> TASK TO CARRY OUT:
Exactly those lines that run from the one containing "The turquoise_dice at [633, 123] appeared." through the last line of the entries below should be printed, and no others.

Content starts

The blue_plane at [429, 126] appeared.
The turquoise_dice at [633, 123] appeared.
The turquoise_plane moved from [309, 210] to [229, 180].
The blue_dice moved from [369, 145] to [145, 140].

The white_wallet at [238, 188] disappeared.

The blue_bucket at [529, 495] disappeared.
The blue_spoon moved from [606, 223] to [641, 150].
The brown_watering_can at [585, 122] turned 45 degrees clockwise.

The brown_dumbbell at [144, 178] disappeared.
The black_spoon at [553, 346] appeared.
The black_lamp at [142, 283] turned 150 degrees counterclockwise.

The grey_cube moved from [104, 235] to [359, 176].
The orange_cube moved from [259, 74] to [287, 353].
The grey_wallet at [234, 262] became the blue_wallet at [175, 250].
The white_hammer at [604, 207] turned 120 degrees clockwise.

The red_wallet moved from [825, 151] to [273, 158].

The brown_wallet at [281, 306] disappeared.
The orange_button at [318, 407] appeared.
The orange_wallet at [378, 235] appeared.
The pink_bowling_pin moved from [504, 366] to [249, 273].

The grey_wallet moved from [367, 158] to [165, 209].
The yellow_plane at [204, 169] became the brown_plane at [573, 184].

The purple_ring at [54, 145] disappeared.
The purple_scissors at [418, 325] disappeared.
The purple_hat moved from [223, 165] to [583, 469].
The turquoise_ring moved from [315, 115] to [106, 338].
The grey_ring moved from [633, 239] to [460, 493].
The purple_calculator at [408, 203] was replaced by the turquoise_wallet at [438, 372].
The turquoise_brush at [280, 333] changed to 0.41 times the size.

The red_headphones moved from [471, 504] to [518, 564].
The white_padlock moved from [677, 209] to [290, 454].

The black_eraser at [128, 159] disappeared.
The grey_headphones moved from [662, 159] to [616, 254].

Content ends

> TASK RESULT:
The turquoise_dice at [633, 123] appeared.
The turquoise_plane moved from [309, 210] to [229, 180].
The blue_dice moved from [369, 145] to [145, 140].

The white_wallet at [238, 188] disappeared.

The blue_bucket at [529, 495] disappeared.
The blue_spoon moved from [606, 223] to [641, 150].
The brown_watering_can at [585, 122] turned 45 degrees clockwise.

The brown_dumbbell at [144, 178] disappeared.
The black_spoon at [553, 346] appeared.
The black_lamp at [142, 283] turned 150 degrees counterclockwise.

The grey_cube moved from [104, 235] to [359, 176].
The orange_cube moved from [259, 74] to [287, 353].
The grey_wallet at [234, 262] became the blue_wallet at [175, 250].
The white_hammer at [604, 207] turned 120 degrees clockwise.

The red_wallet moved from [825, 151] to [273, 158].

The brown_wallet at [281, 306] disappeared.
The orange_button at [318, 407] appeared.
The orange_wallet at [378, 235] appeared.
The pink_bowling_pin moved from [504, 366] to [249, 273].

The grey_wallet moved from [367, 158] to [165, 209].
The yellow_plane at [204, 169] became the brown_plane at [573, 184].

The purple_ring at [54, 145] disappeared.
The purple_scissors at [418, 325] disappeared.
The purple_hat moved from [223, 165] to [583, 469].
The turquoise_ring moved from [315, 115] to [106, 338].
The grey_ring moved from [633, 239] to [460, 493].
The purple_calculator at [408, 203] was replaced by the turquoise_wallet at [438, 372].
The turquoise_brush at [280, 333] changed to 0.41 times the size.

The red_headphones moved from [471, 504] to [518, 564].
The white_padlock moved from [677, 209] to [290, 454].

The black_eraser at [128, 159] disappeared.
The grey_headphones moved from [662, 159] to [616, 254].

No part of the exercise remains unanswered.